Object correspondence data
/---

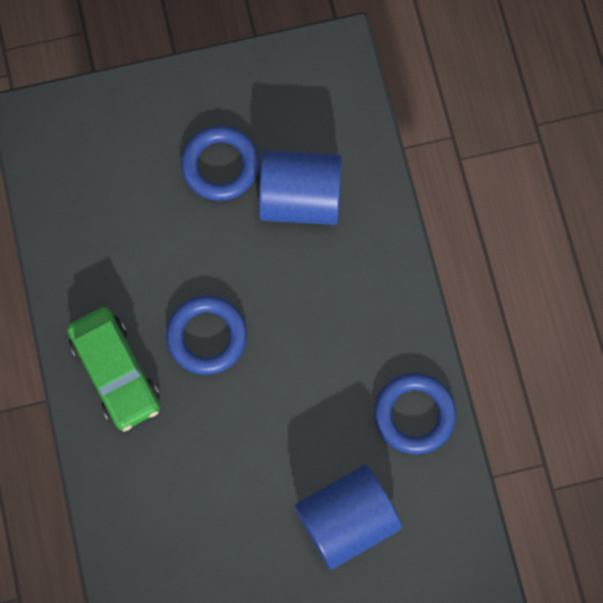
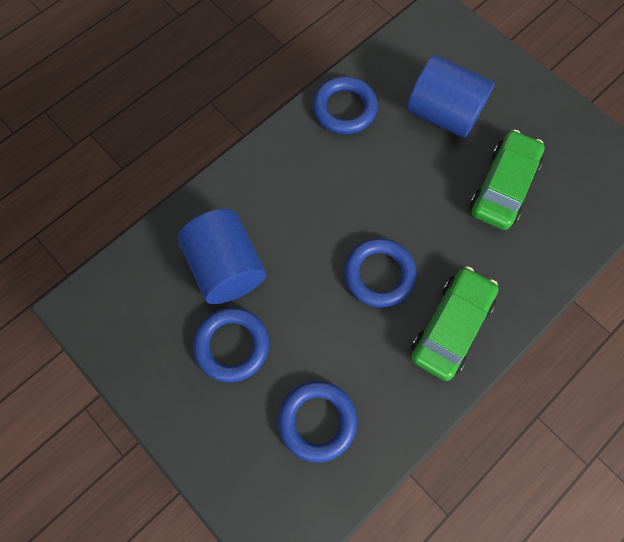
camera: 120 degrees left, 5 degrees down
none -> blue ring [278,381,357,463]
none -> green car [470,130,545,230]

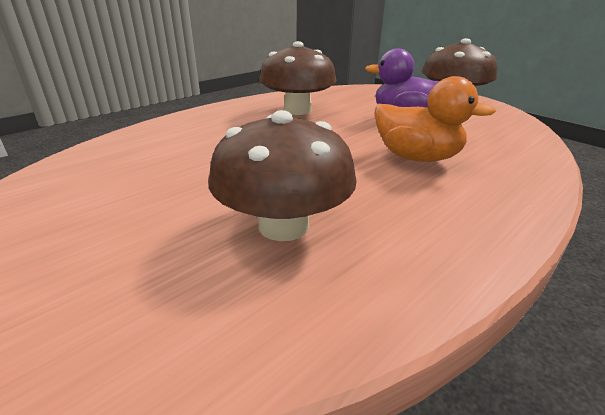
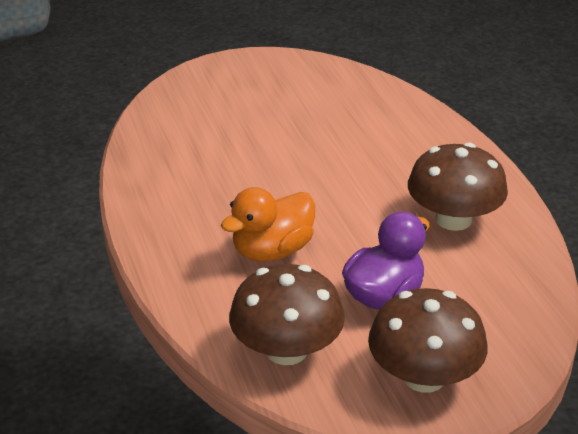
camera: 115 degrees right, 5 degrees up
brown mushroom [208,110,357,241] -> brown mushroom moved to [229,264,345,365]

\---
/---

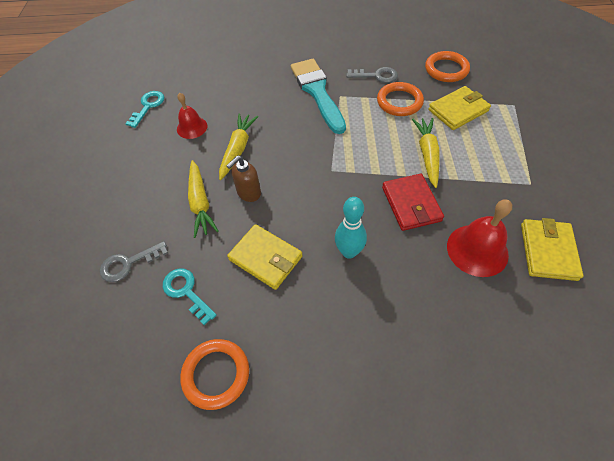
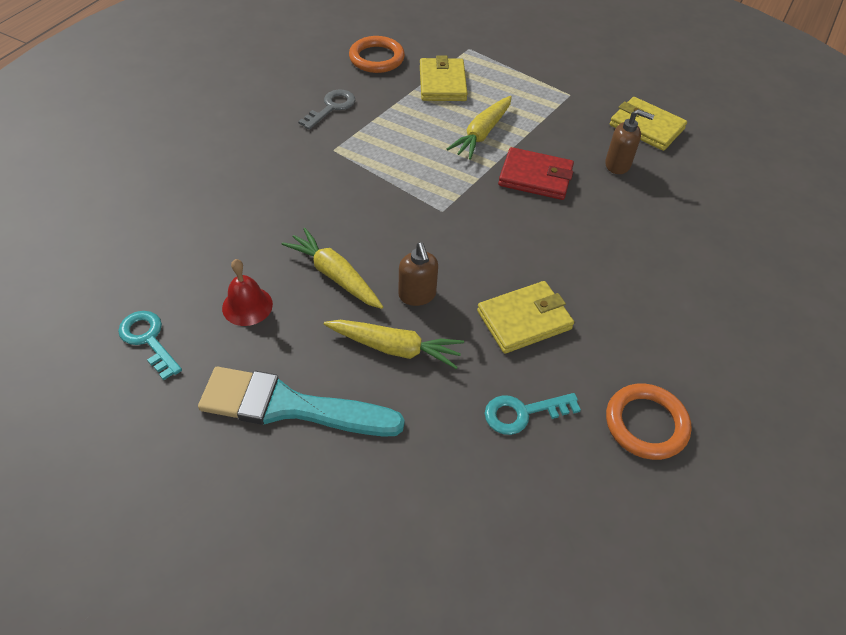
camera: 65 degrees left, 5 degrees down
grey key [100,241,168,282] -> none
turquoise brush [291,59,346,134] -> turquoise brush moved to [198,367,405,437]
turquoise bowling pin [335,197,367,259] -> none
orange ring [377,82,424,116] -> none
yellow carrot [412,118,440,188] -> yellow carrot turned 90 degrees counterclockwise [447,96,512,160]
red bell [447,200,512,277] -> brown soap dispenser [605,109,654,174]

\---
/---

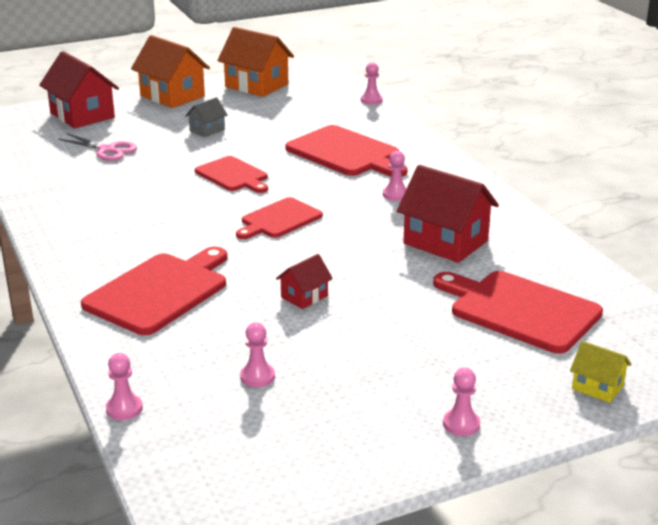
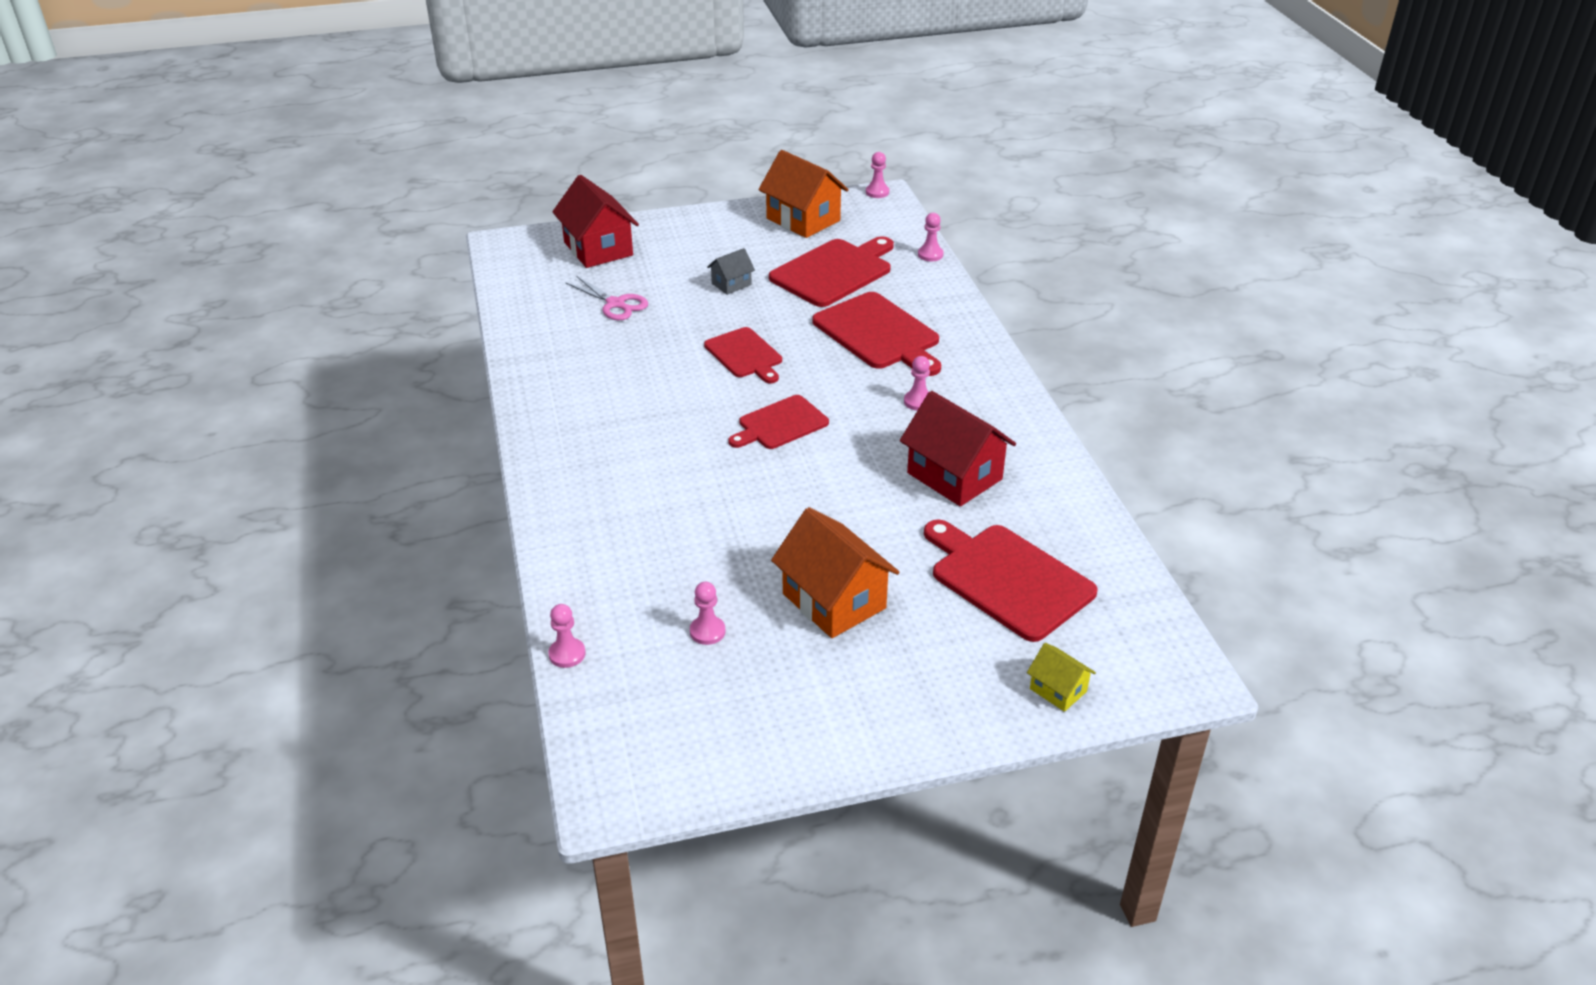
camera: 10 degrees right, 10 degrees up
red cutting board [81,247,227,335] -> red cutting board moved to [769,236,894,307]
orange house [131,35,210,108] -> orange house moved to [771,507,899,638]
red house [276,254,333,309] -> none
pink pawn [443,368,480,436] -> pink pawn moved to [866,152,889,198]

\---

Using the records above, determine how many lines hold the word "orange", and answer with that figure only.

> [Answer for the task]: 2